* _DATA EXTRACT_

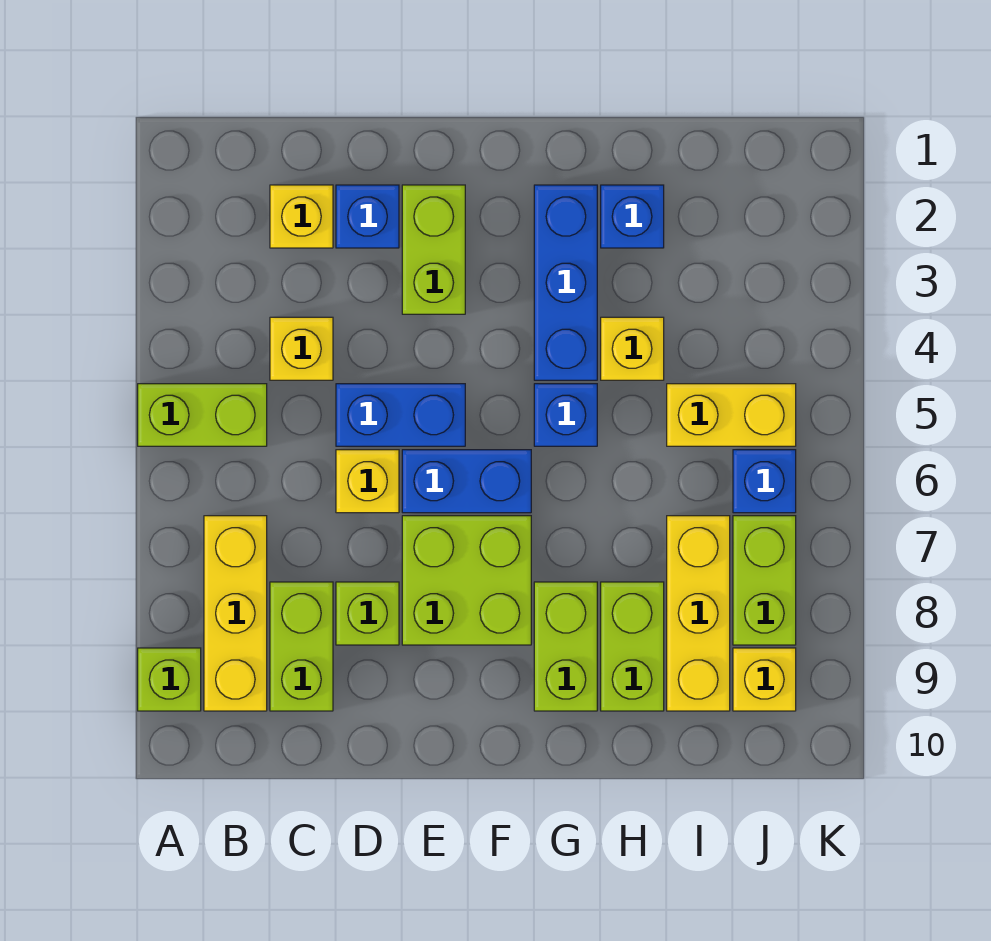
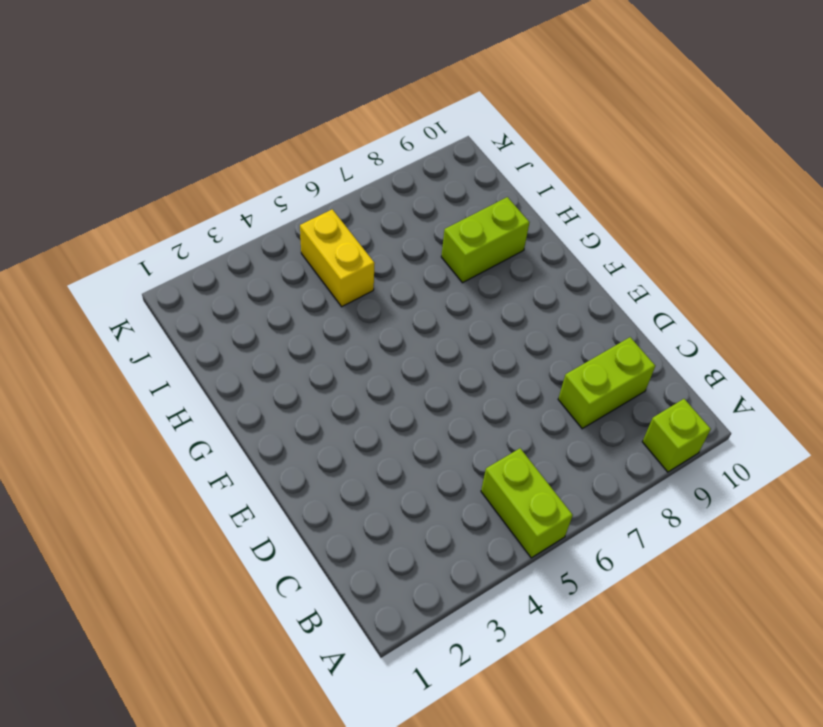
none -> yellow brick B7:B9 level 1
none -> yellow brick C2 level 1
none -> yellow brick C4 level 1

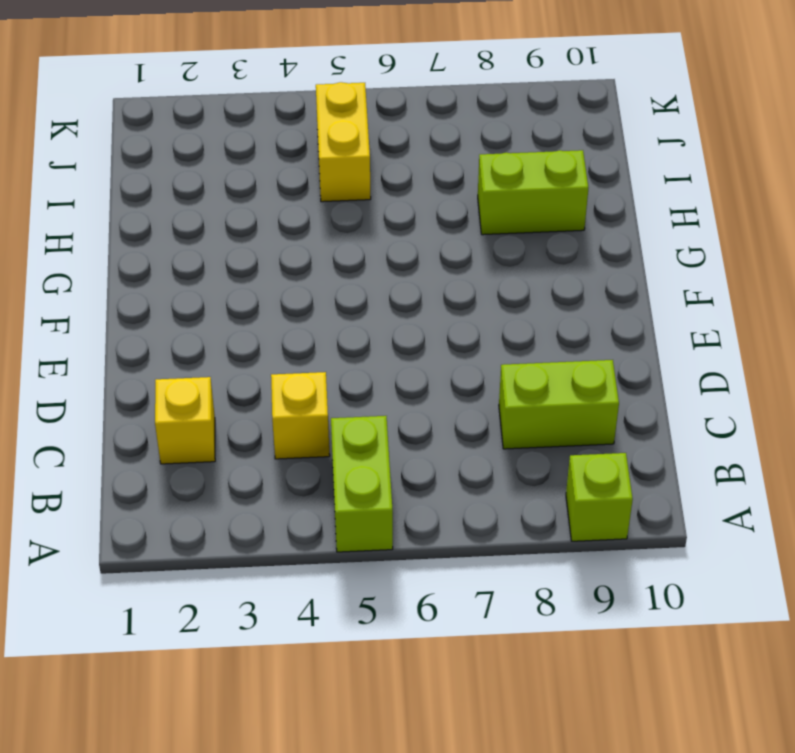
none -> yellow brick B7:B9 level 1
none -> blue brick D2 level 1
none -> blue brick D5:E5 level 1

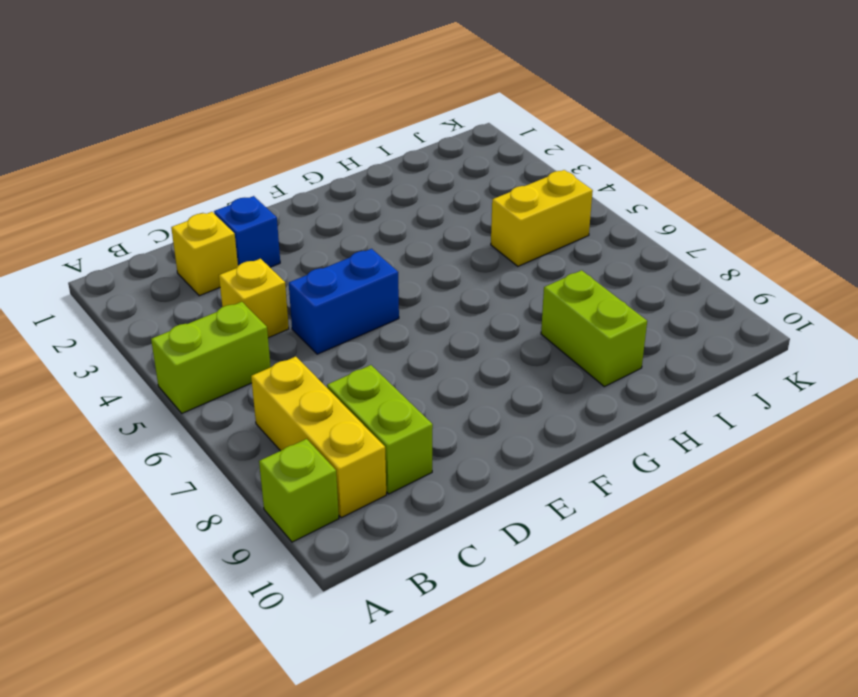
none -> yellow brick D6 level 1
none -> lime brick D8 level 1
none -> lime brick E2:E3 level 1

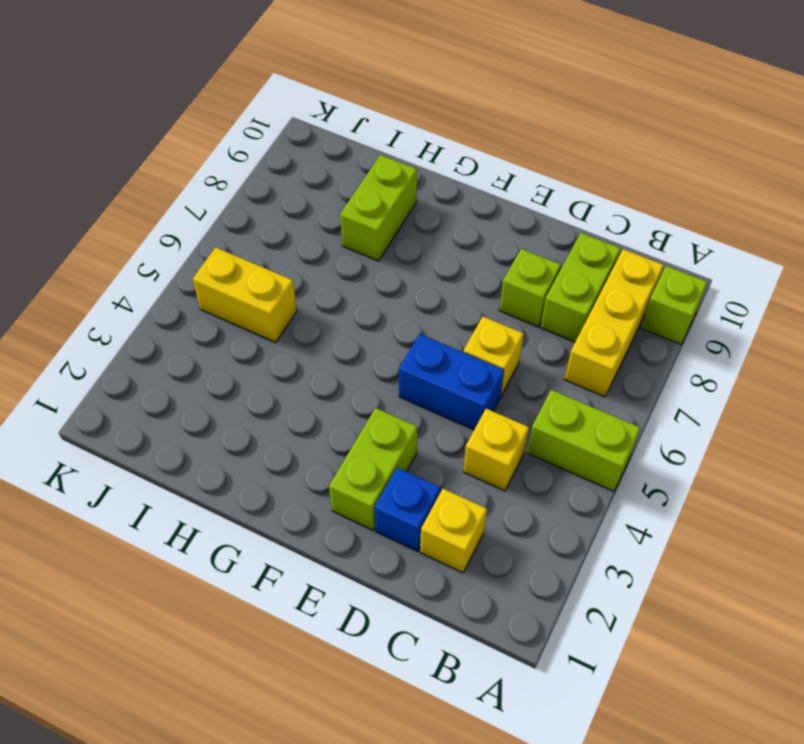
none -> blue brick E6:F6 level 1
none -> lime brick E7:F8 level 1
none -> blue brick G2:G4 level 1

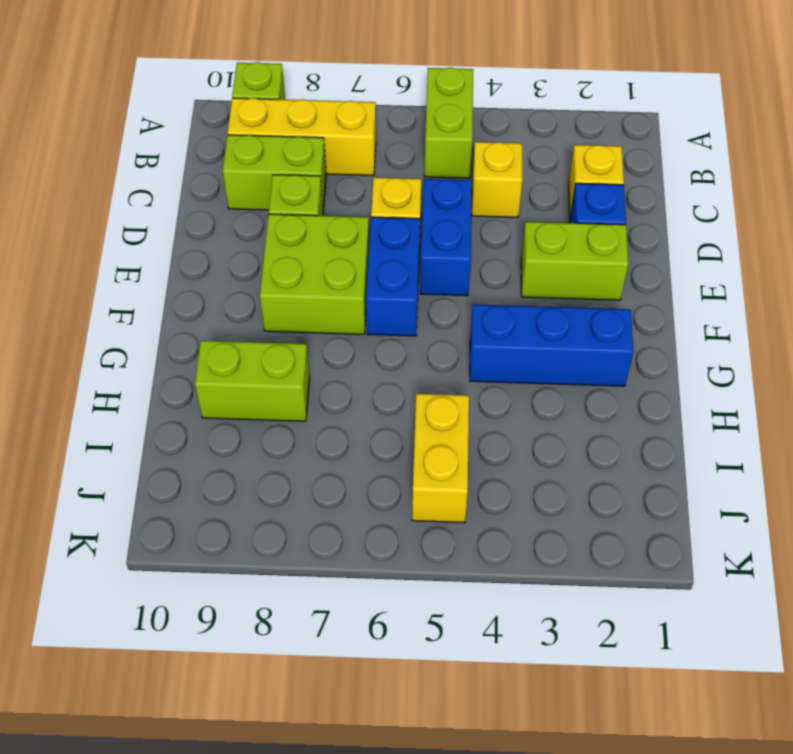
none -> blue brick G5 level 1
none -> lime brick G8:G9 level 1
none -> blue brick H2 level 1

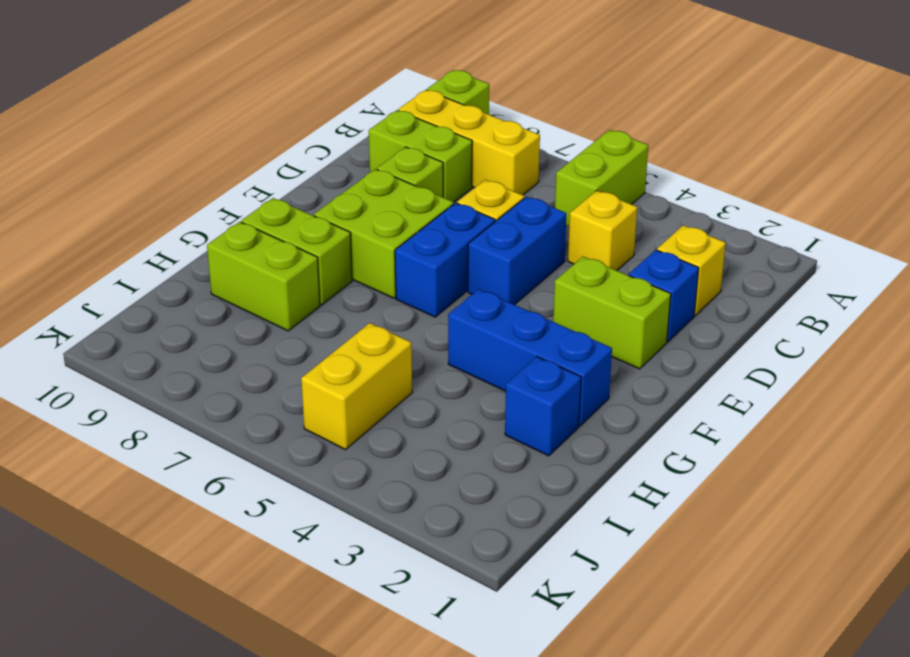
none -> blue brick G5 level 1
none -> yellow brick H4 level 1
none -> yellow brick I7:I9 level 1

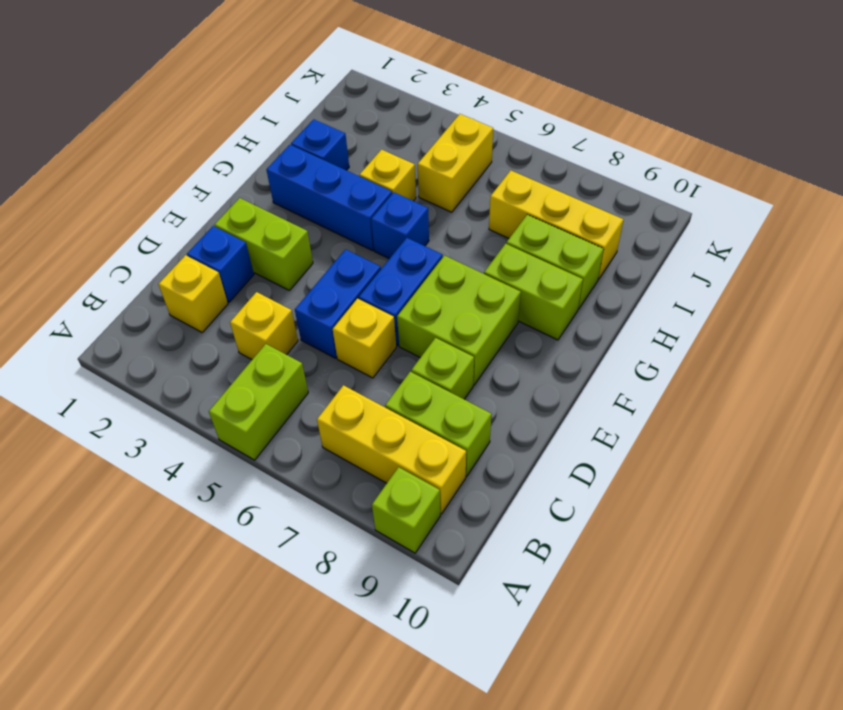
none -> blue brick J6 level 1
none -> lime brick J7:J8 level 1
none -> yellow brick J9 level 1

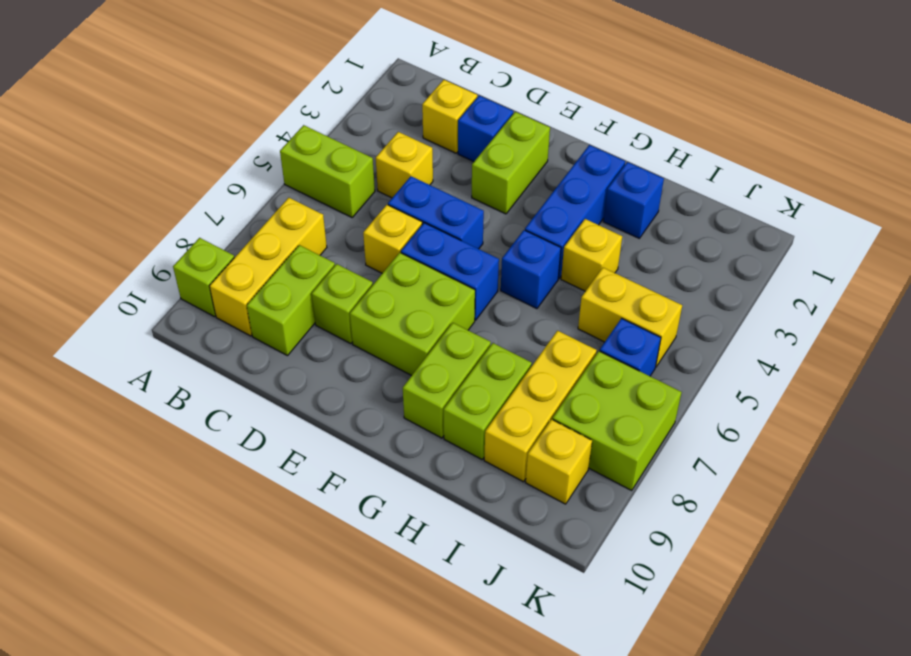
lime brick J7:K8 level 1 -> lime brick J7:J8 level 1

* _WORK REQUIRED_
Down to the last line, reproduce the material above exactly; skip its images.

* _ANSWER SECTION_
none -> yellow brick B7:B9 level 1
none -> yellow brick C2 level 1
none -> yellow brick C4 level 1

none -> yellow brick B7:B9 level 1
none -> blue brick D2 level 1
none -> blue brick D5:E5 level 1

none -> yellow brick D6 level 1
none -> lime brick D8 level 1
none -> lime brick E2:E3 level 1

none -> blue brick E6:F6 level 1
none -> lime brick E7:F8 level 1
none -> blue brick G2:G4 level 1

none -> blue brick G5 level 1
none -> lime brick G8:G9 level 1
none -> blue brick H2 level 1

none -> blue brick G5 level 1
none -> yellow brick H4 level 1
none -> yellow brick I7:I9 level 1

none -> blue brick J6 level 1
none -> lime brick J7:J8 level 1
none -> yellow brick J9 level 1

lime brick J7:K8 level 1 -> lime brick J7:J8 level 1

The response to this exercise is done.